BEGIN
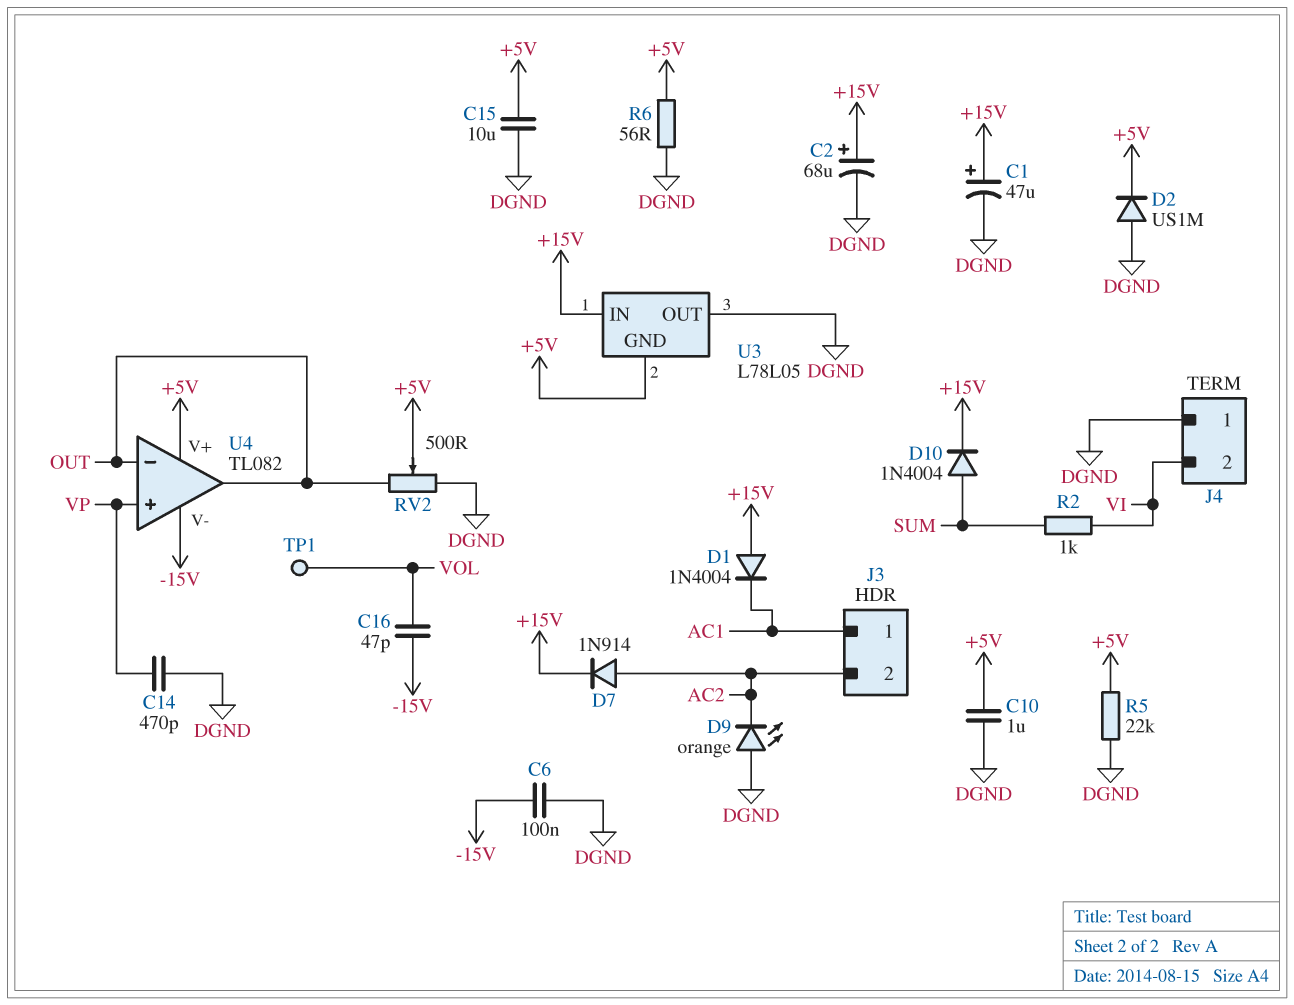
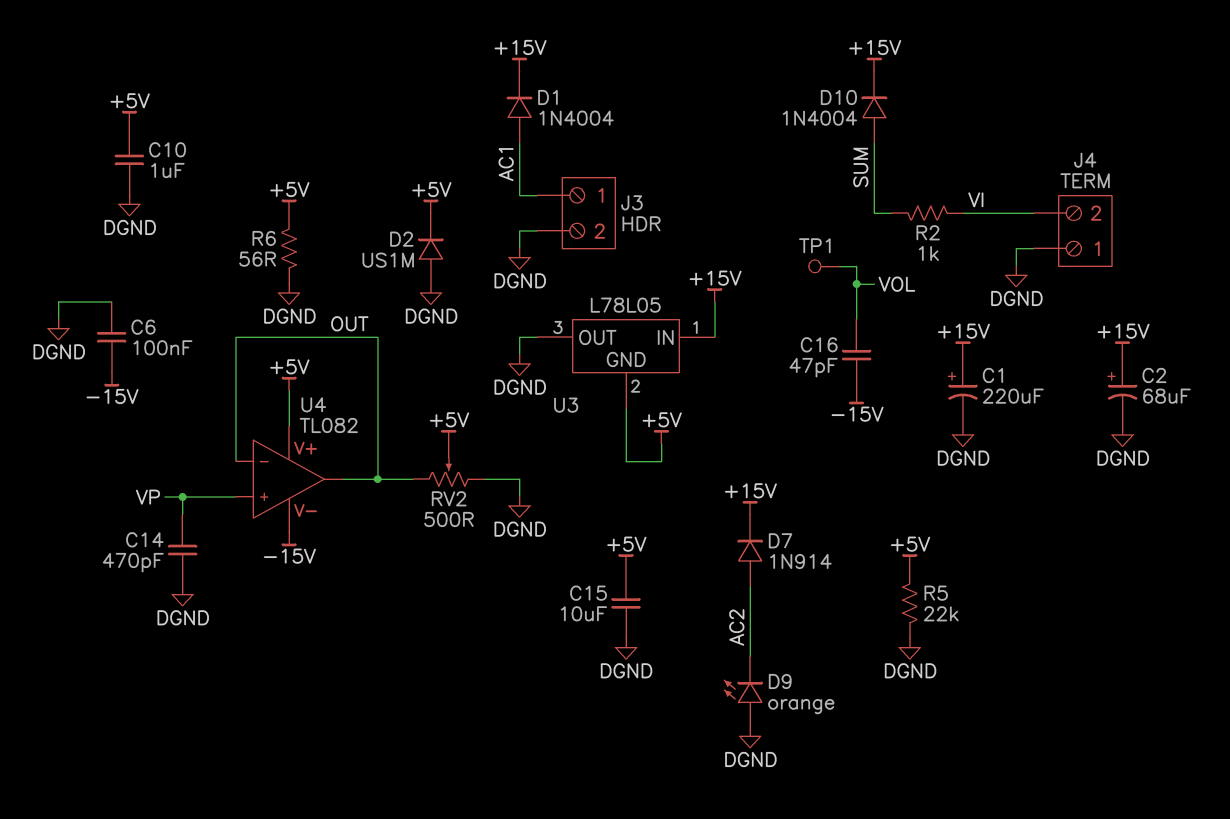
C1: 47uF (plus +15V, minus DGND) -> 220uF (plus +15V, minus DGND)
D1: diode 1N4004 (A +15V, K AC1) -> diode 1N4004 (A AC1, K +15V)
J3 pin 2: AC2 -> DGND

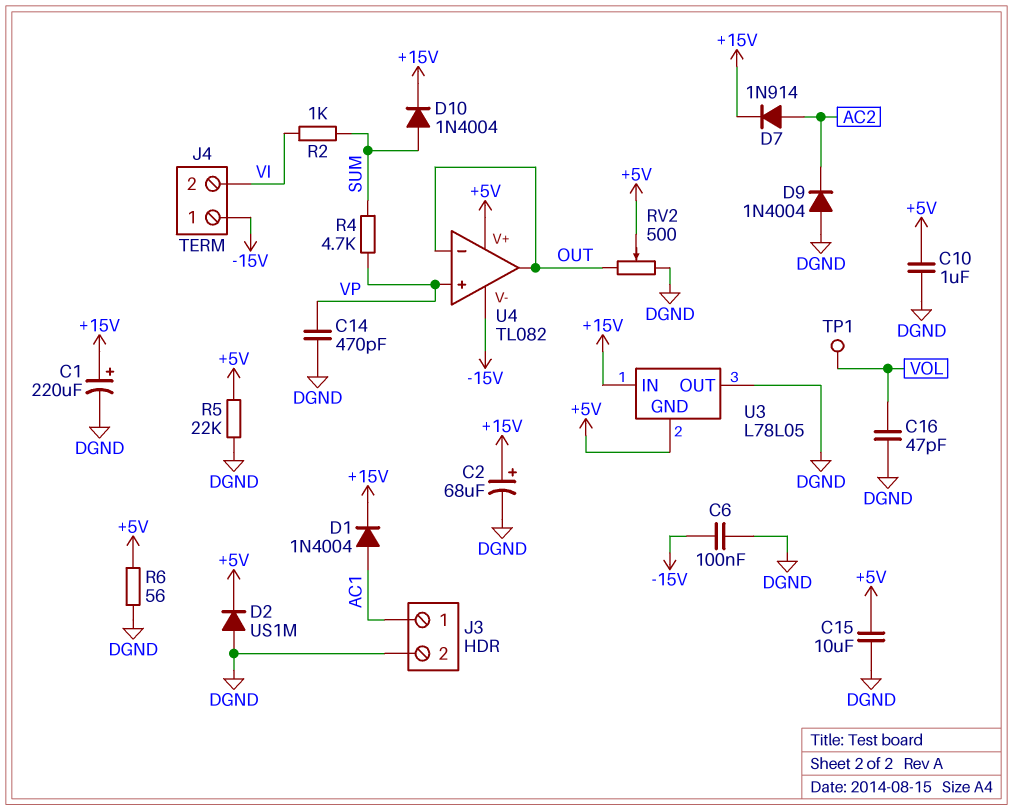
C16: 47pF (-15V, VOL) -> 47pF (DGND, VOL)
D9: LED orange (A DGND, K AC2) -> diode 1N4004 (A DGND, K AC2)
J4 pin 1: DGND -> -15V
R4: none -> 4.7k (SUM, VP)

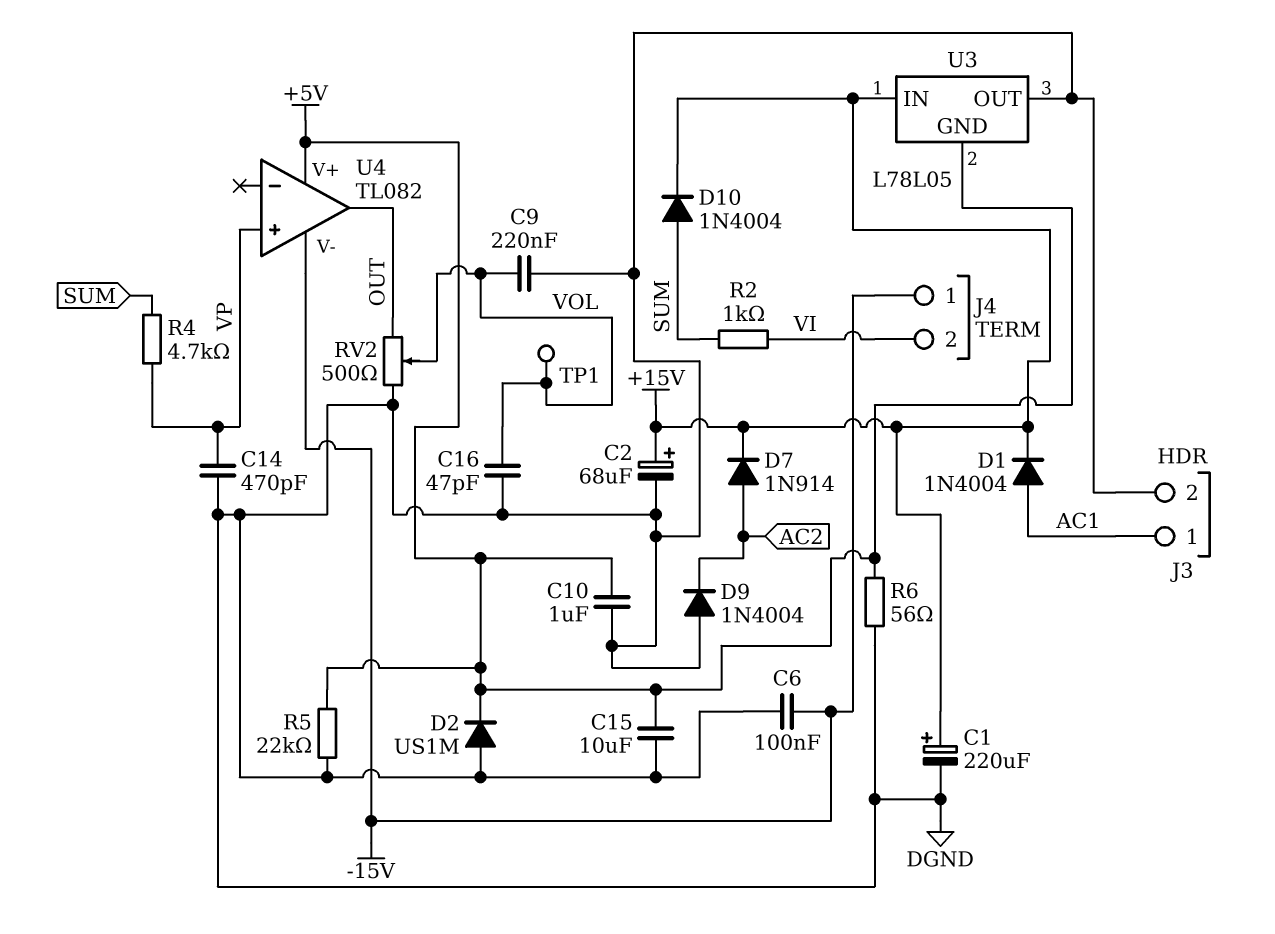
C9: none -> 220nF (DGND, VOL)
RV2: 500 (DGND, OUT, wiper +5V) -> 500 (DGND, OUT, wiper VOL)
U4 pin in-: OUT -> none

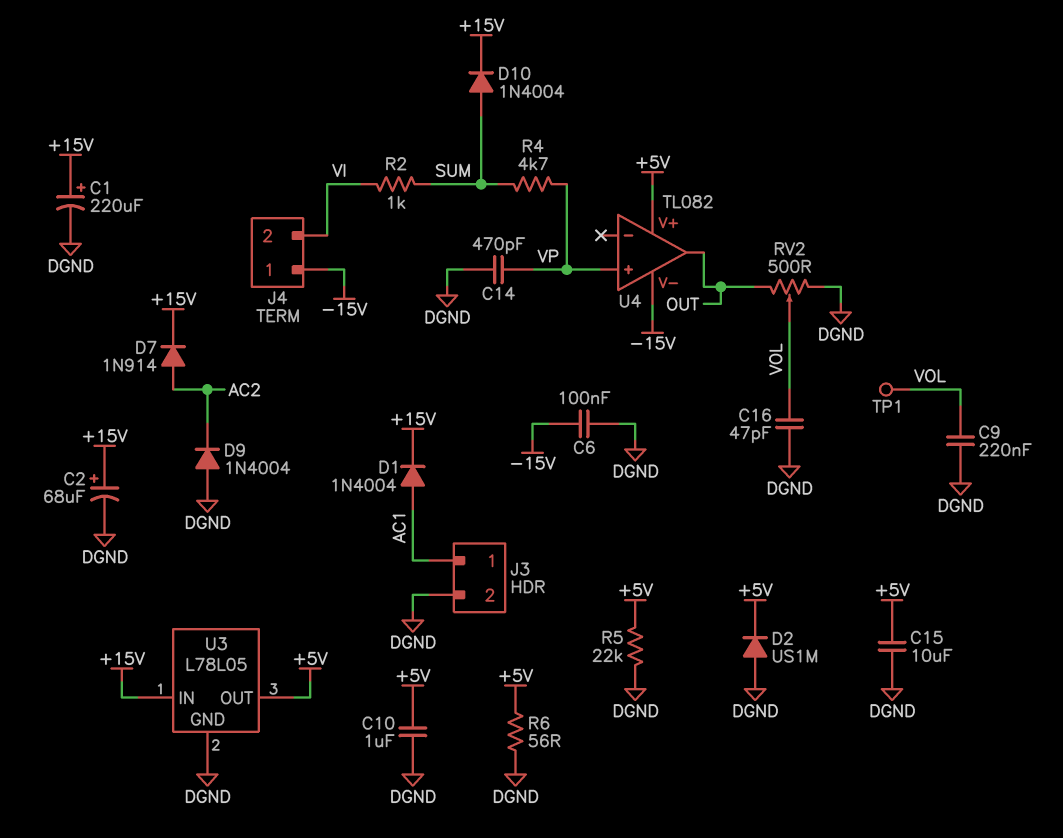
U3 pin GND: +5V -> DGND
U3 pin OUT: DGND -> +5V

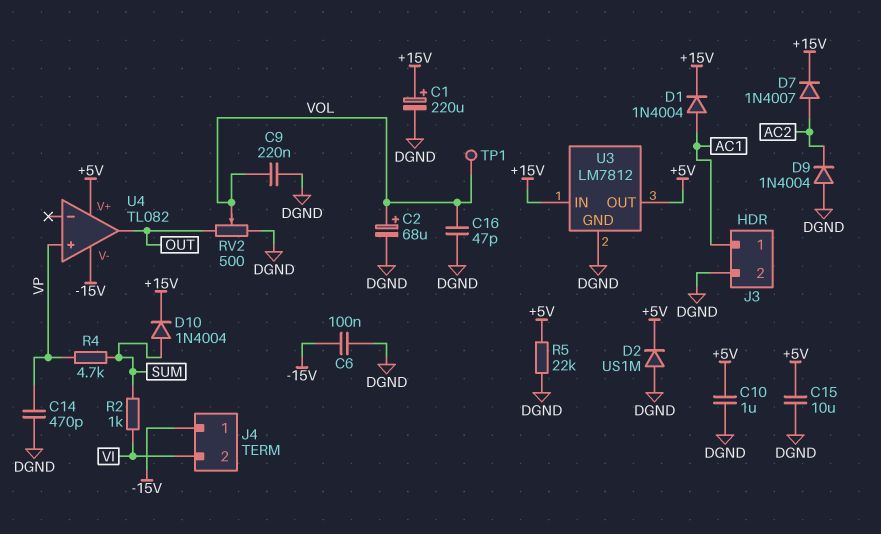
C2: 68uF (plus +15V, minus DGND) -> 68uF (plus VOL, minus DGND)
D7: diode 1N914 (A AC2, K +15V) -> diode 1N4007 (A AC2, K +15V)
R6: 56 (+5V, DGND) -> none
U3: L78L05 -> LM7812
END
**Description of the task:** In the listing, how many lines carry the string "diode"? Answer with a number only.

**Written solution:** 3